(Edit difference data)
============================================================

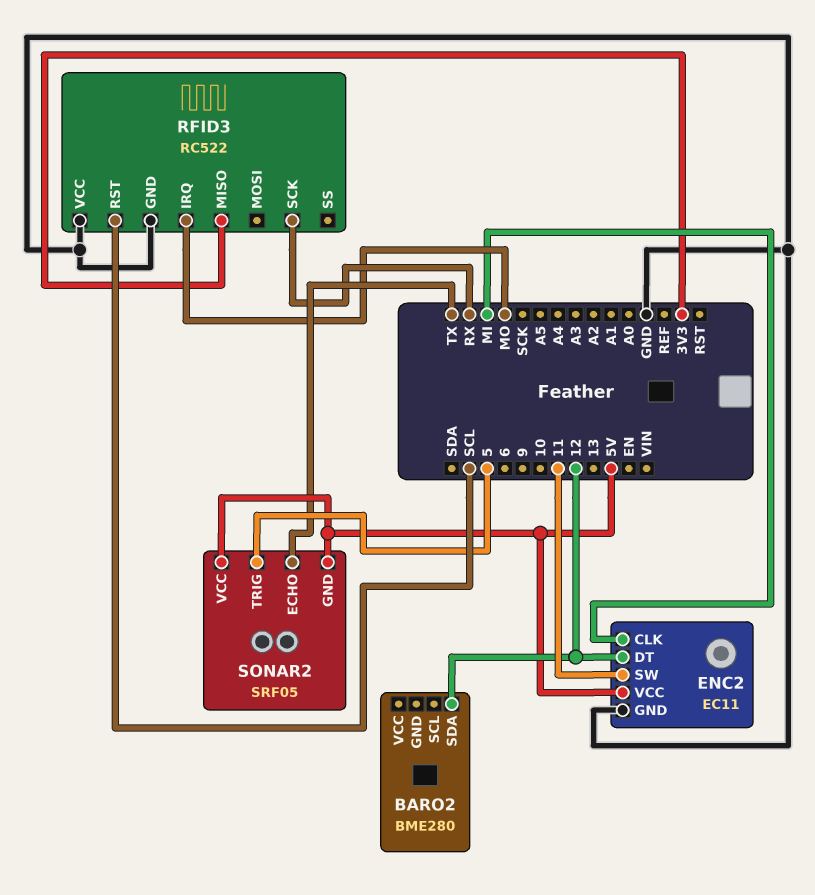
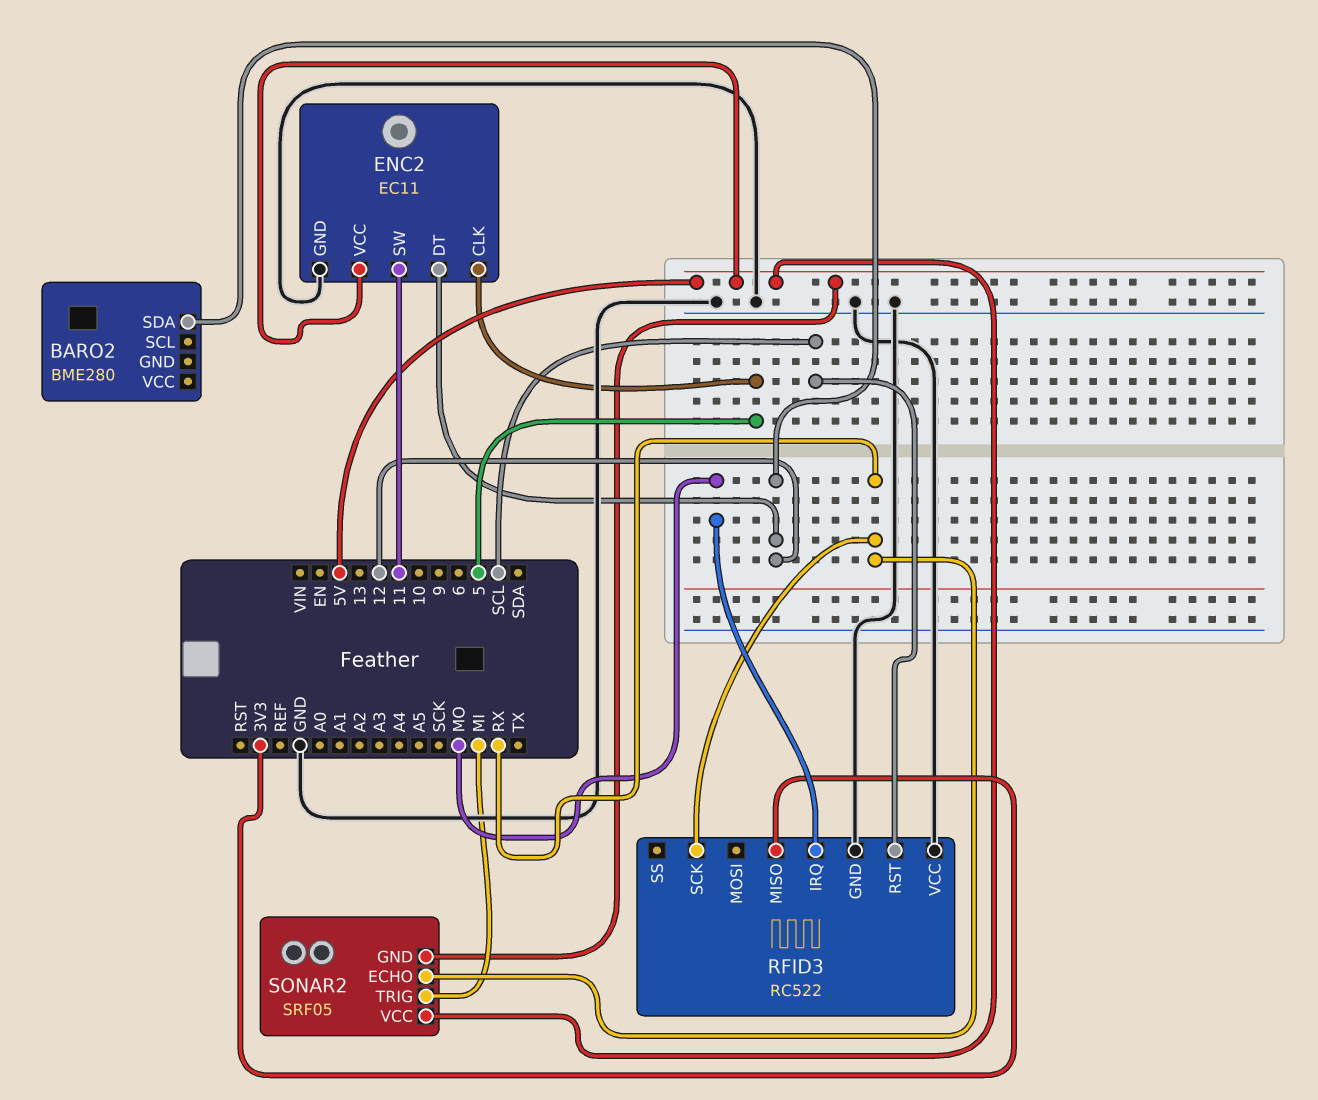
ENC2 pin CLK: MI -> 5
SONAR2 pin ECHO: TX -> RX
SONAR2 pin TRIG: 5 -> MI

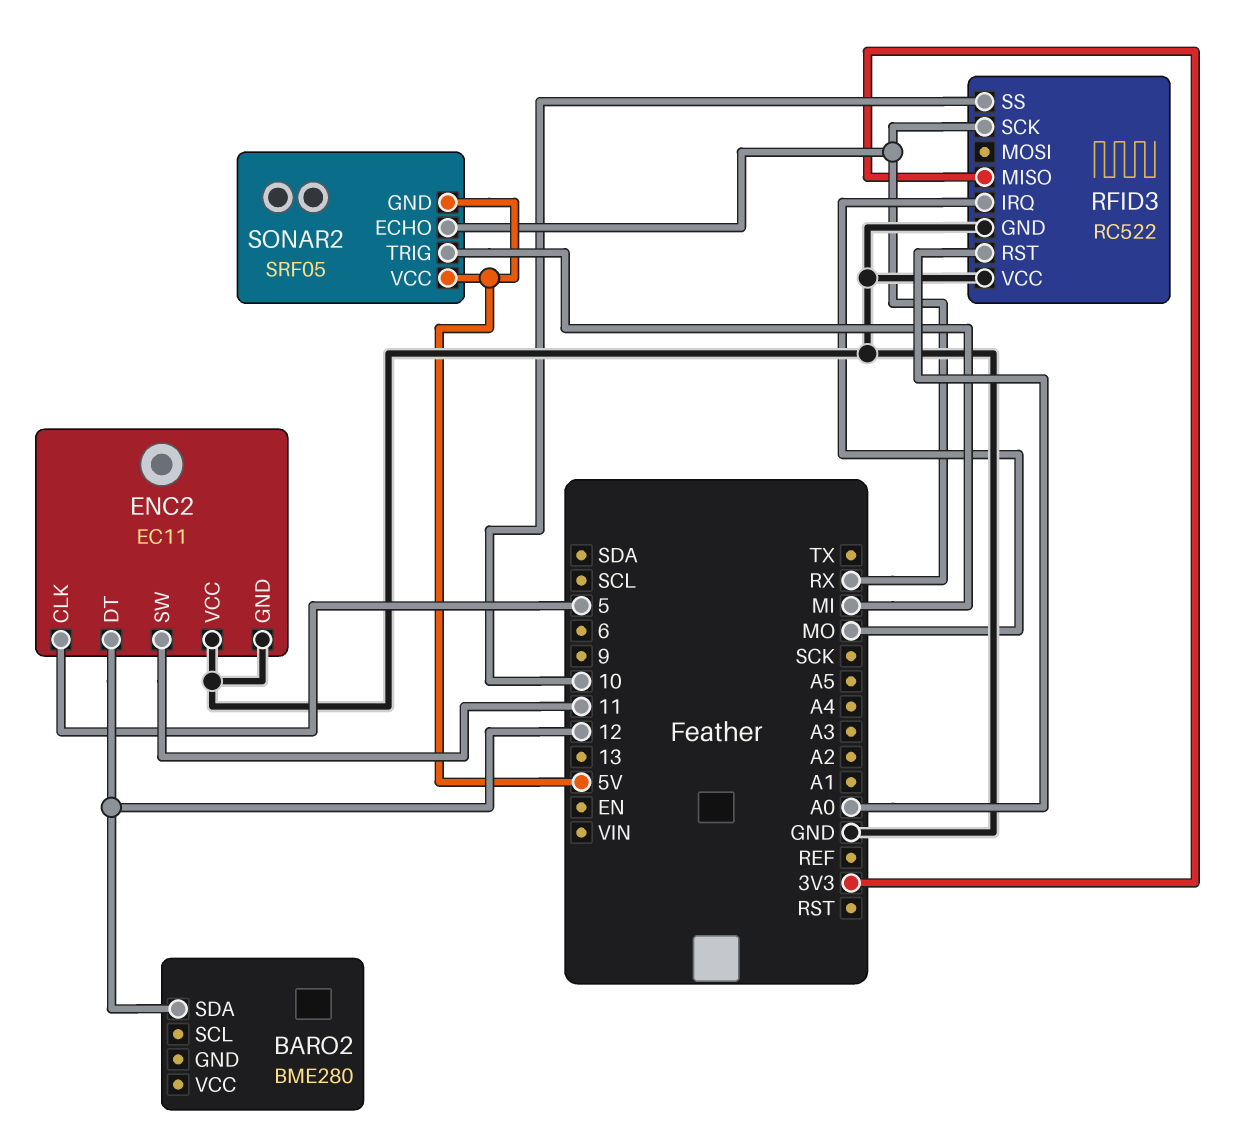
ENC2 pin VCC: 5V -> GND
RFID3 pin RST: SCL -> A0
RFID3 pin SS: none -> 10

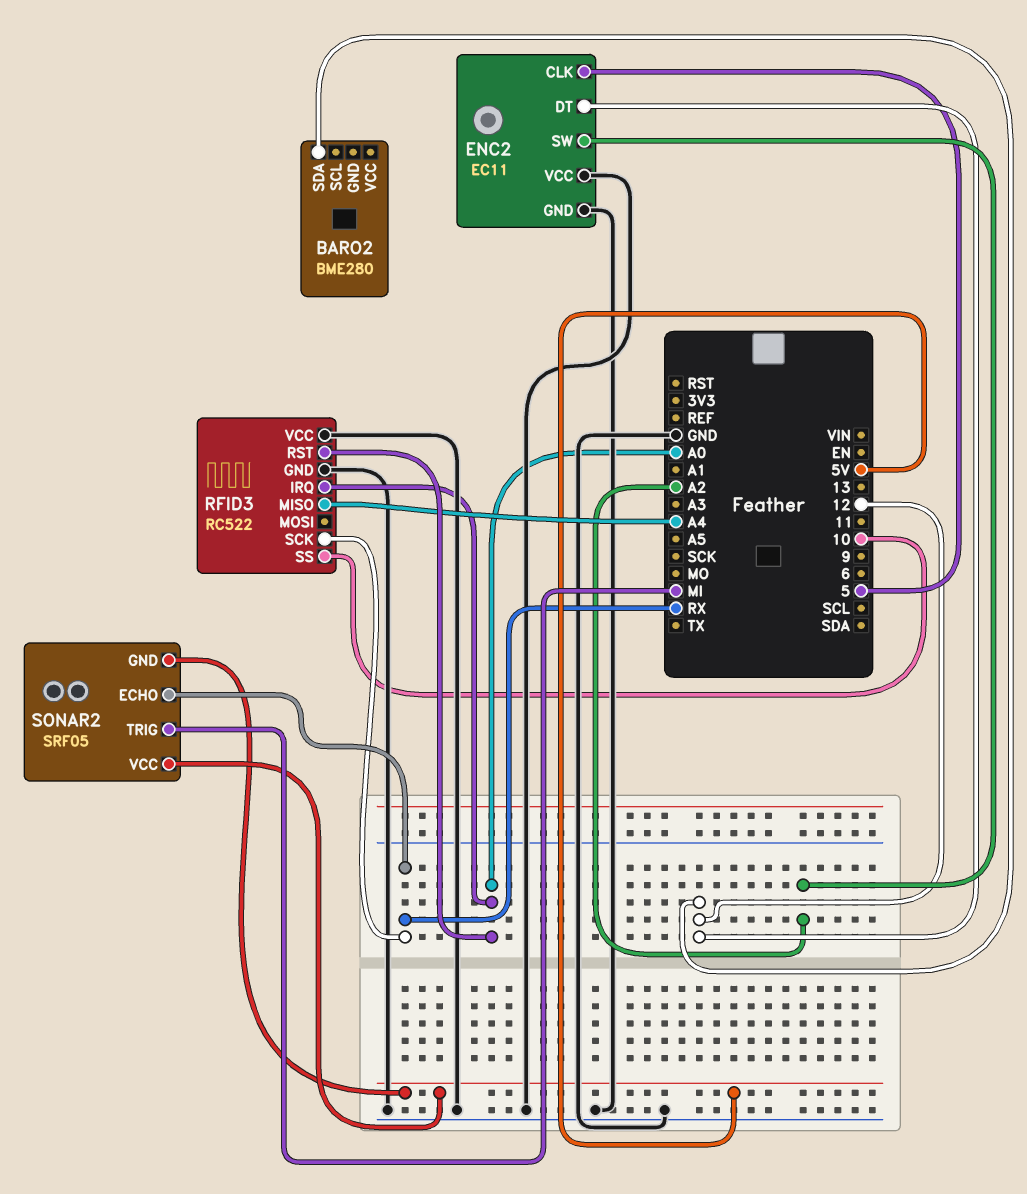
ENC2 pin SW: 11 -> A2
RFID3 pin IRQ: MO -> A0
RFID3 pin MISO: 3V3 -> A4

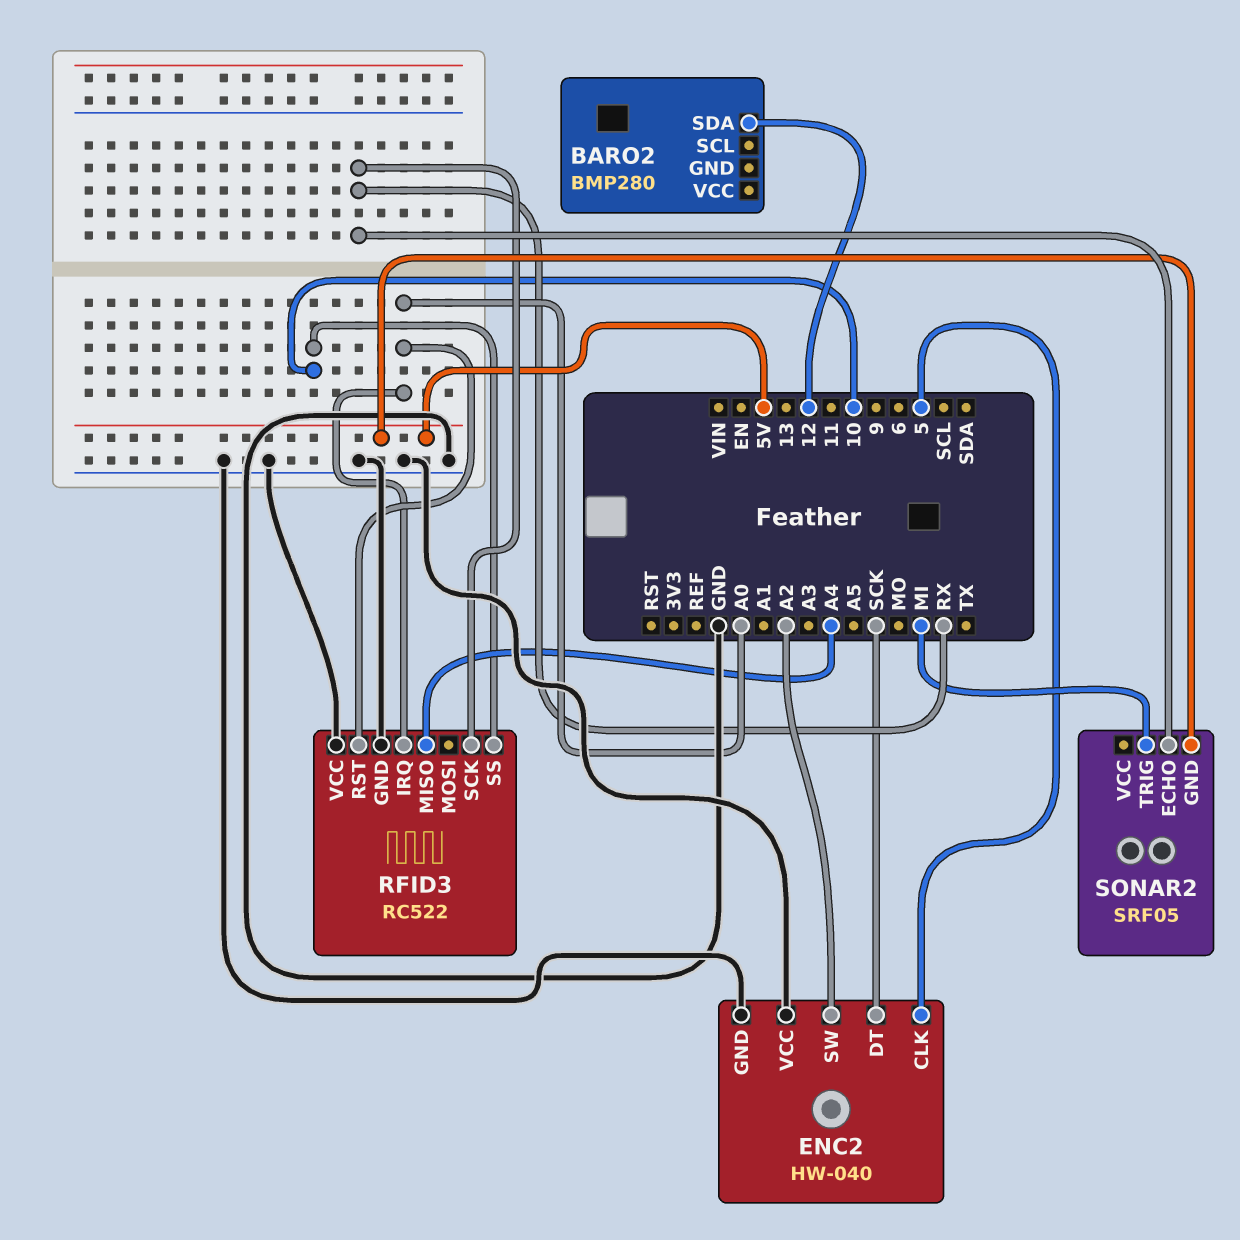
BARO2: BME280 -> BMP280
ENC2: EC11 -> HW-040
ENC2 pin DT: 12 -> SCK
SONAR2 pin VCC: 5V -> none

============================================================

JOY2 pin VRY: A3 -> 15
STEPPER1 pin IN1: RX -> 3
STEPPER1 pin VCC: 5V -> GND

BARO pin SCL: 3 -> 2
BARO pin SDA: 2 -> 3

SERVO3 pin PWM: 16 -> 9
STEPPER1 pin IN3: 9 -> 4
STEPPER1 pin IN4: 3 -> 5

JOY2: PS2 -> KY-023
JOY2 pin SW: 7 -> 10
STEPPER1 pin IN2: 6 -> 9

============================================================

→ **TASK DESCRIPTION**:
Look above for the line with "SONAR2 pin TRIG: 5 -> MI", then print it and each line after it down to and including the line with "SONAR2 pin VCC: 5V -> none". Leave out the pictures and keep the wording exact.

→ **ANSWER BELOW**:
SONAR2 pin TRIG: 5 -> MI

ENC2 pin VCC: 5V -> GND
RFID3 pin RST: SCL -> A0
RFID3 pin SS: none -> 10

ENC2 pin SW: 11 -> A2
RFID3 pin IRQ: MO -> A0
RFID3 pin MISO: 3V3 -> A4

BARO2: BME280 -> BMP280
ENC2: EC11 -> HW-040
ENC2 pin DT: 12 -> SCK
SONAR2 pin VCC: 5V -> none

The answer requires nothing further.